▶ **Records for this exercise**

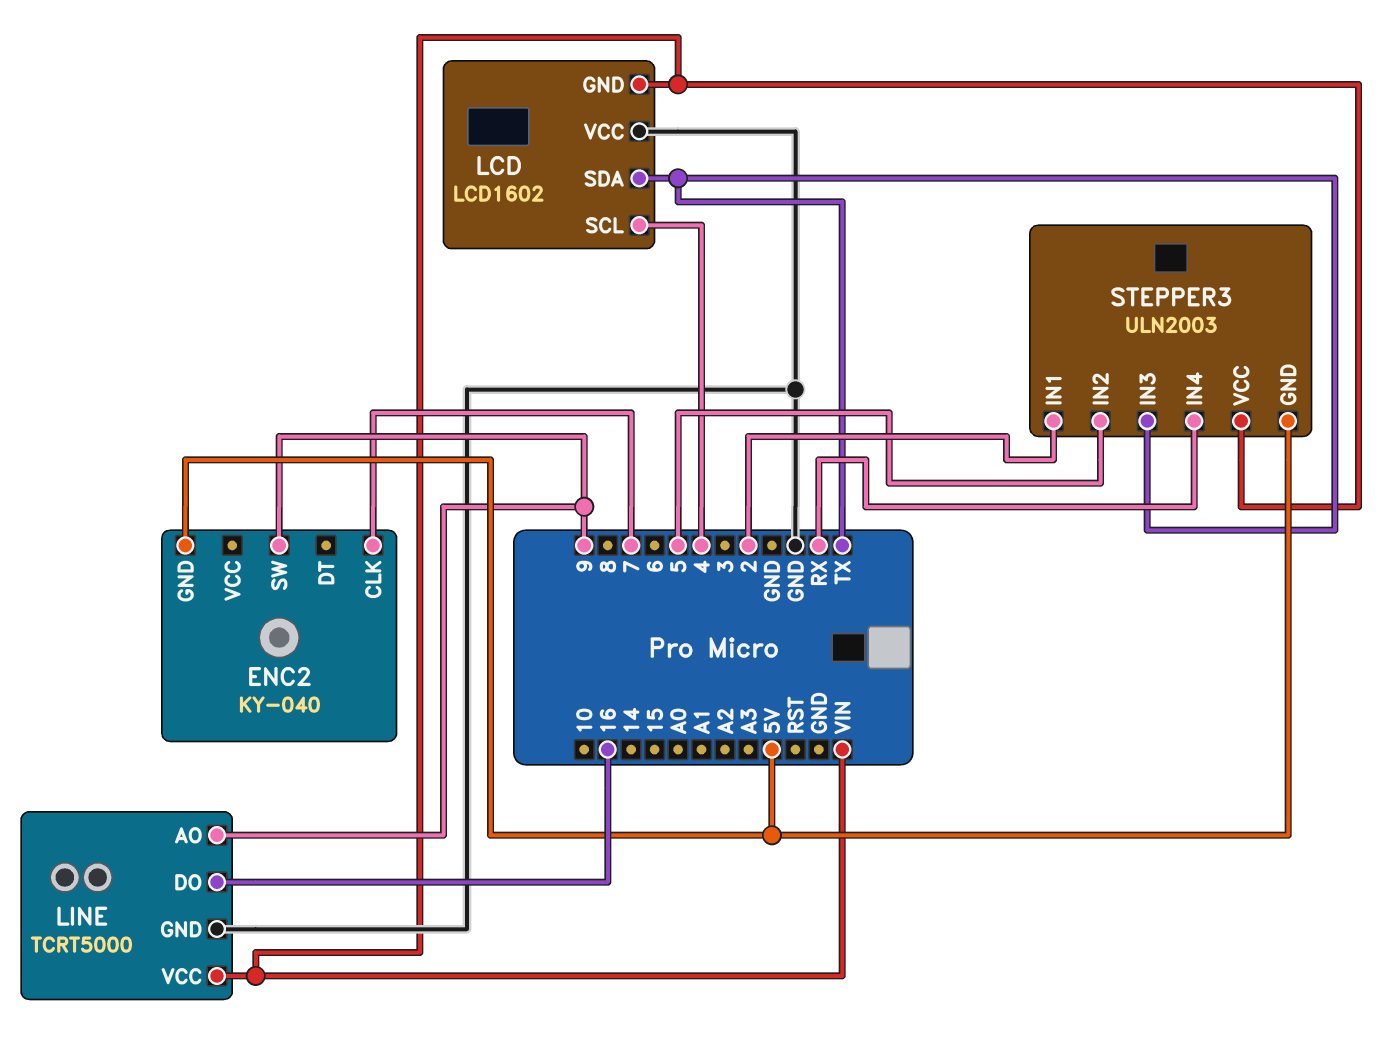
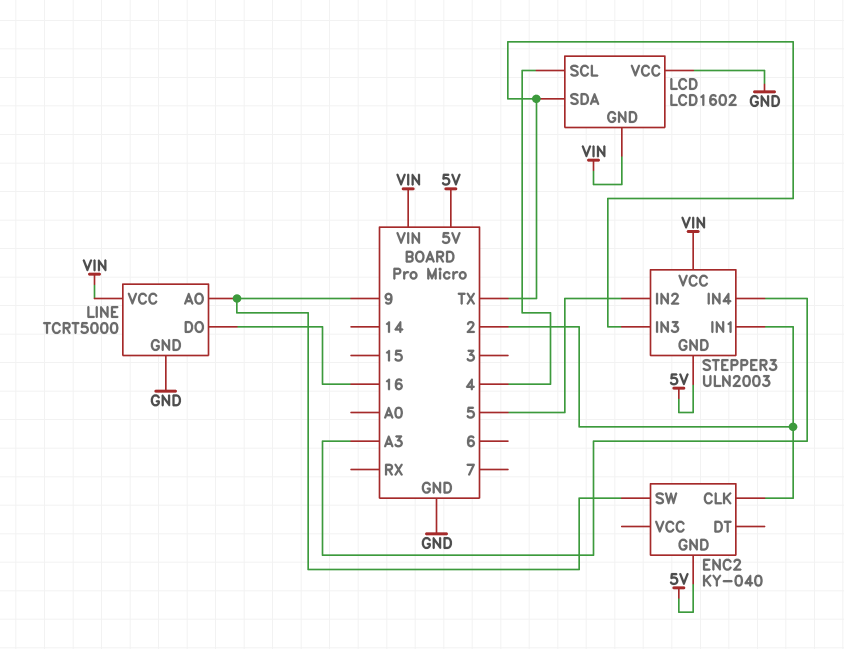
ENC2 pin CLK: 7 -> 2
STEPPER3 pin IN4: RX -> A3

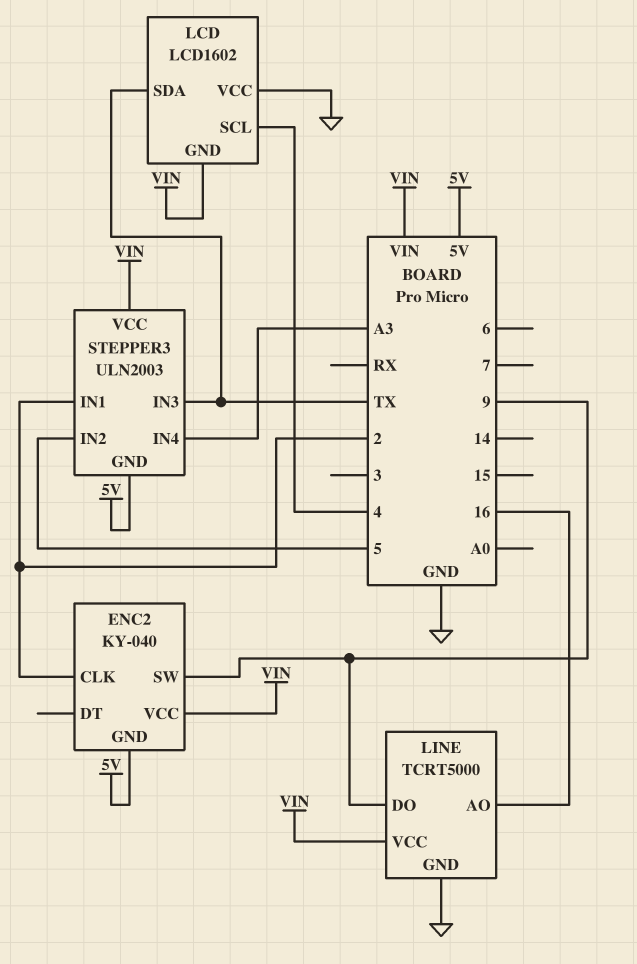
ENC2 pin VCC: none -> VIN
LINE pin AO: 9 -> 16
LINE pin DO: 16 -> 9

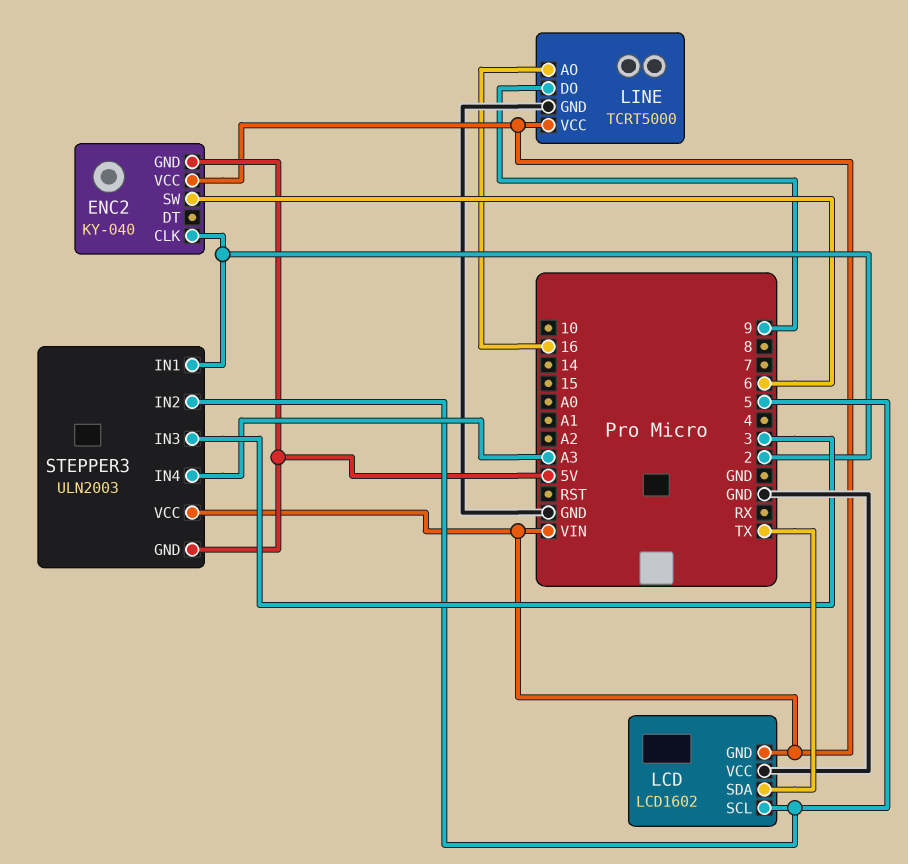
ENC2 pin SW: 9 -> 6
LCD pin SCL: 4 -> 5
STEPPER3 pin IN3: TX -> 3

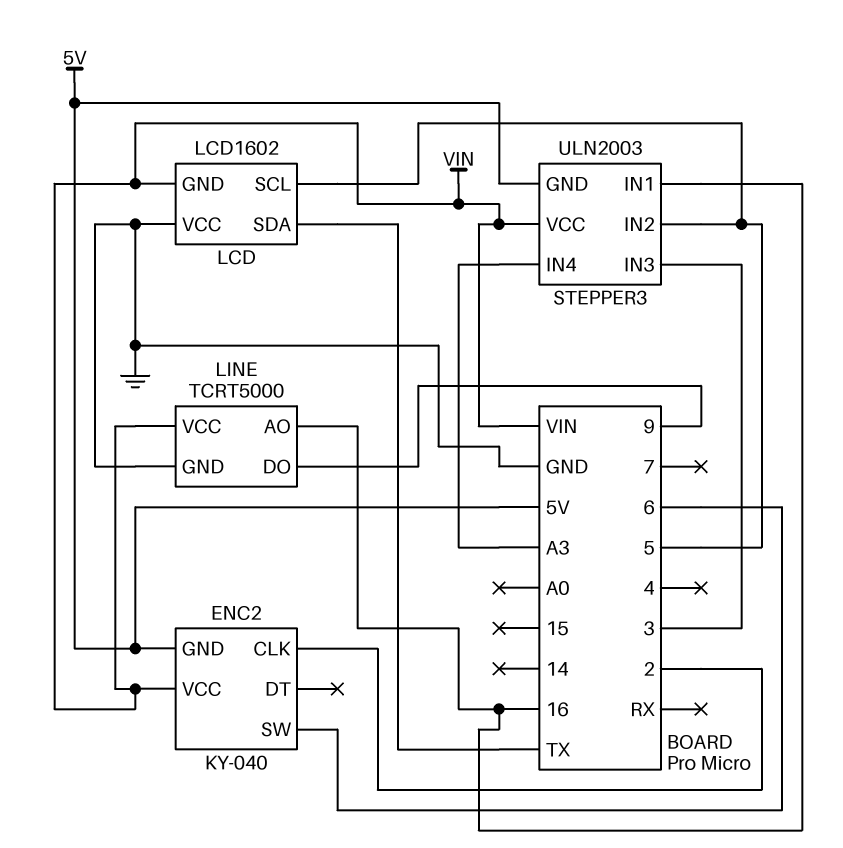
STEPPER3 pin IN1: 2 -> 16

▶ **Work instruction**
Reproduce all the material exactly, omitting images.

▶ **Result of this task**
ENC2 pin CLK: 7 -> 2
STEPPER3 pin IN4: RX -> A3

ENC2 pin VCC: none -> VIN
LINE pin AO: 9 -> 16
LINE pin DO: 16 -> 9

ENC2 pin SW: 9 -> 6
LCD pin SCL: 4 -> 5
STEPPER3 pin IN3: TX -> 3

STEPPER3 pin IN1: 2 -> 16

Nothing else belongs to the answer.